▶ Exercise brief
Exact copies of all the records are to be printed.

▶ Data supplied
====================

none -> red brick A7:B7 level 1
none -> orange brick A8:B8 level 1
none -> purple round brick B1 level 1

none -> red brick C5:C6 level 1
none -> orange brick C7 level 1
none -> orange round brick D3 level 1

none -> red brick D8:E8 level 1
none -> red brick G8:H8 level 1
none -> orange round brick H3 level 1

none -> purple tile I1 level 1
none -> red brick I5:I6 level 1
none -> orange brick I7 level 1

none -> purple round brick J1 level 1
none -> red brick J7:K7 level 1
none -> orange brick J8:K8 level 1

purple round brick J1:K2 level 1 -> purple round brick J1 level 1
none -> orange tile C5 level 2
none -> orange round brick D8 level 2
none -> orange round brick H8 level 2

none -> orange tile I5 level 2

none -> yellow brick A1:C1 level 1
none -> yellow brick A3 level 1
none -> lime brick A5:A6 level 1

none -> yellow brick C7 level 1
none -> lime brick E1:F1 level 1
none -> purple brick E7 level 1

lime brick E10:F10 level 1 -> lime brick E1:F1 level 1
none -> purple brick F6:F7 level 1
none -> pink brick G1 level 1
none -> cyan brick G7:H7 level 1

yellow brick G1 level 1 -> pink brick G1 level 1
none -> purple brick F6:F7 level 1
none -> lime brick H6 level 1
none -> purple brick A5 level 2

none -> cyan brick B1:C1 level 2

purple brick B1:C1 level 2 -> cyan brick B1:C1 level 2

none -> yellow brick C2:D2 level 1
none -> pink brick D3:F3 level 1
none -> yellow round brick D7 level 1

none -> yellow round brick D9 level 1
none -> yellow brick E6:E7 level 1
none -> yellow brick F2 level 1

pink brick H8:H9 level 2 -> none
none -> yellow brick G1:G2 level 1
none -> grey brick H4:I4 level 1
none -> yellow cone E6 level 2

====================

▶ Answer to the exercise
none -> red brick A7:B7 level 1
none -> orange brick A8:B8 level 1
none -> purple round brick B1 level 1

none -> red brick C5:C6 level 1
none -> orange brick C7 level 1
none -> orange round brick D3 level 1

none -> red brick D8:E8 level 1
none -> red brick G8:H8 level 1
none -> orange round brick H3 level 1

none -> purple tile I1 level 1
none -> red brick I5:I6 level 1
none -> orange brick I7 level 1

none -> purple round brick J1 level 1
none -> red brick J7:K7 level 1
none -> orange brick J8:K8 level 1

purple round brick J1:K2 level 1 -> purple round brick J1 level 1
none -> orange tile C5 level 2
none -> orange round brick D8 level 2
none -> orange round brick H8 level 2

none -> orange tile I5 level 2

none -> yellow brick A1:C1 level 1
none -> yellow brick A3 level 1
none -> lime brick A5:A6 level 1

none -> yellow brick C7 level 1
none -> lime brick E1:F1 level 1
none -> purple brick E7 level 1

lime brick E10:F10 level 1 -> lime brick E1:F1 level 1
none -> purple brick F6:F7 level 1
none -> pink brick G1 level 1
none -> cyan brick G7:H7 level 1

yellow brick G1 level 1 -> pink brick G1 level 1
none -> purple brick F6:F7 level 1
none -> lime brick H6 level 1
none -> purple brick A5 level 2

none -> cyan brick B1:C1 level 2

purple brick B1:C1 level 2 -> cyan brick B1:C1 level 2

none -> yellow brick C2:D2 level 1
none -> pink brick D3:F3 level 1
none -> yellow round brick D7 level 1

none -> yellow round brick D9 level 1
none -> yellow brick E6:E7 level 1
none -> yellow brick F2 level 1

pink brick H8:H9 level 2 -> none
none -> yellow brick G1:G2 level 1
none -> grey brick H4:I4 level 1
none -> yellow cone E6 level 2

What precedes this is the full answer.